-- Opening Marker --
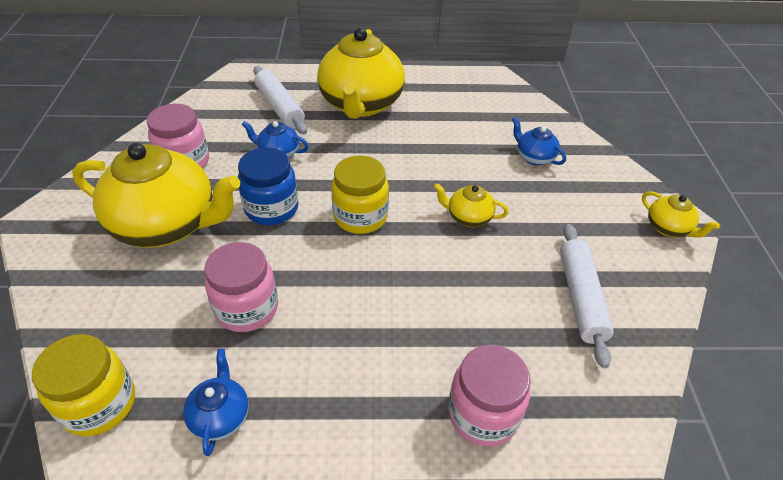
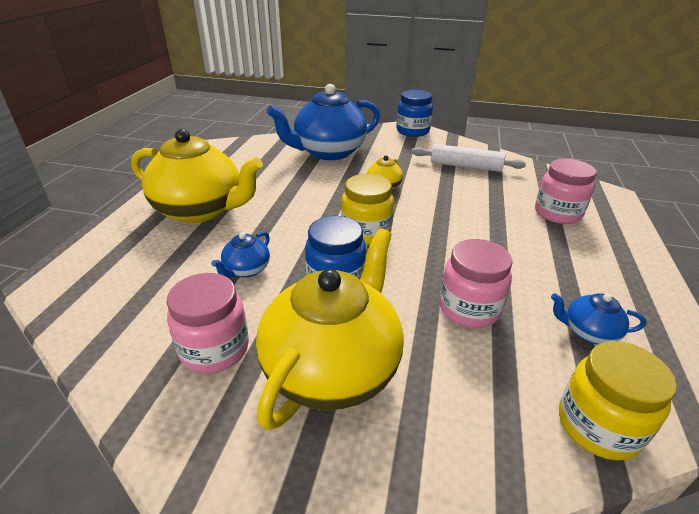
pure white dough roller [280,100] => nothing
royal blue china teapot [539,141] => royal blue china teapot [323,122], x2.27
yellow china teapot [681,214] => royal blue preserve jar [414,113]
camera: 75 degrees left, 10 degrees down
-- Closing Marker --
- **EXERCISE BRIEF**
Copy out all lines of the material containing the word "royal".

- **TASK ANSWER**
royal blue china teapot [539,141] => royal blue china teapot [323,122], x2.27
yellow china teapot [681,214] => royal blue preserve jar [414,113]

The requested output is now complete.